**Your task**
Reproduce the records verbatim from the line containing "Trace every road" through the line containing "road 1 (secondary): [(511,511),(66,218)]", including both of those lines, and nothing else.

**Records for processing**
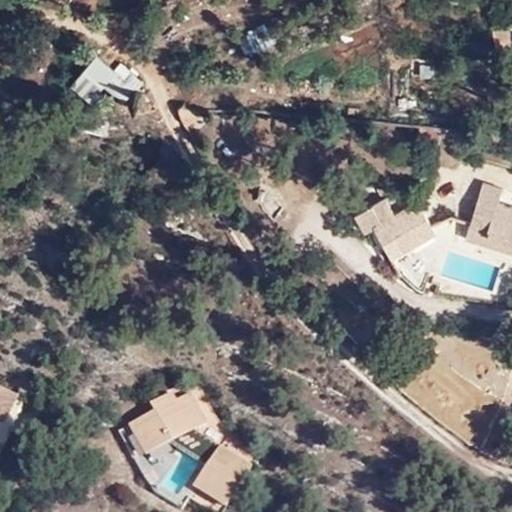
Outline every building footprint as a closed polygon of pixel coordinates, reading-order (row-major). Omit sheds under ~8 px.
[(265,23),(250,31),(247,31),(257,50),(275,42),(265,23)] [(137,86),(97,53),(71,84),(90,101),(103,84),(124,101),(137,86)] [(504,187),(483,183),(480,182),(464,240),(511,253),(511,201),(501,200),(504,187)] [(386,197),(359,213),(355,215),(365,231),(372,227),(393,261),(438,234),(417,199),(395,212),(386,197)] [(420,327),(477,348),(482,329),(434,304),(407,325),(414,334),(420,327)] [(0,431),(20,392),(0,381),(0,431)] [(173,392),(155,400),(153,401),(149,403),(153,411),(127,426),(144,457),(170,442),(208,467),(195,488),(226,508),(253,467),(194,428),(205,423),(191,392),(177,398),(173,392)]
...
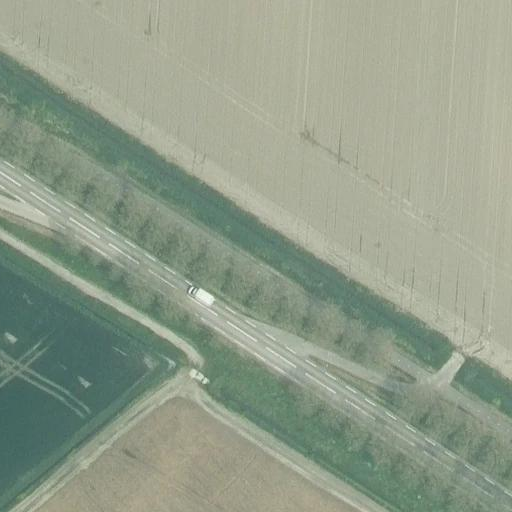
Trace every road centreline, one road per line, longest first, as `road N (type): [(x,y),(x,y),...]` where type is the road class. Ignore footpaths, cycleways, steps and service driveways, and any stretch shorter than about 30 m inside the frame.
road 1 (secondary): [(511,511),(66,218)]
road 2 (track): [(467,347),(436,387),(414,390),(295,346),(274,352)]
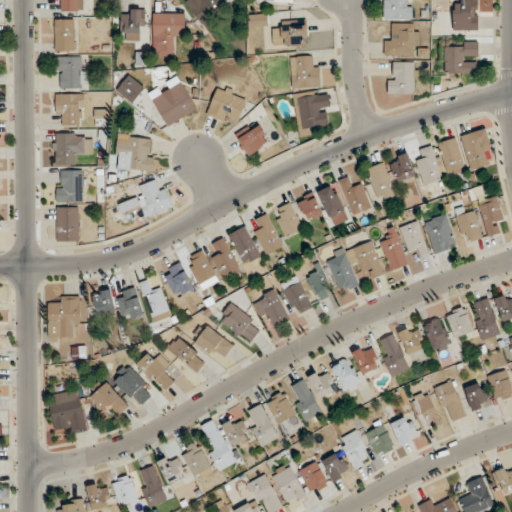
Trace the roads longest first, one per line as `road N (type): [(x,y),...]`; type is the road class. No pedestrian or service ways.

**Response to the task**
Trace every road centreline, one road per line, longest first, as `road N (type): [(x,y),(x,y),...]` where type is the road class. Ignore footpaths, cycleways, steps and service driveways, and any stretch shorter than about 30 m inside the frame.
road 1 (secondary): [(511,511),(66,218)]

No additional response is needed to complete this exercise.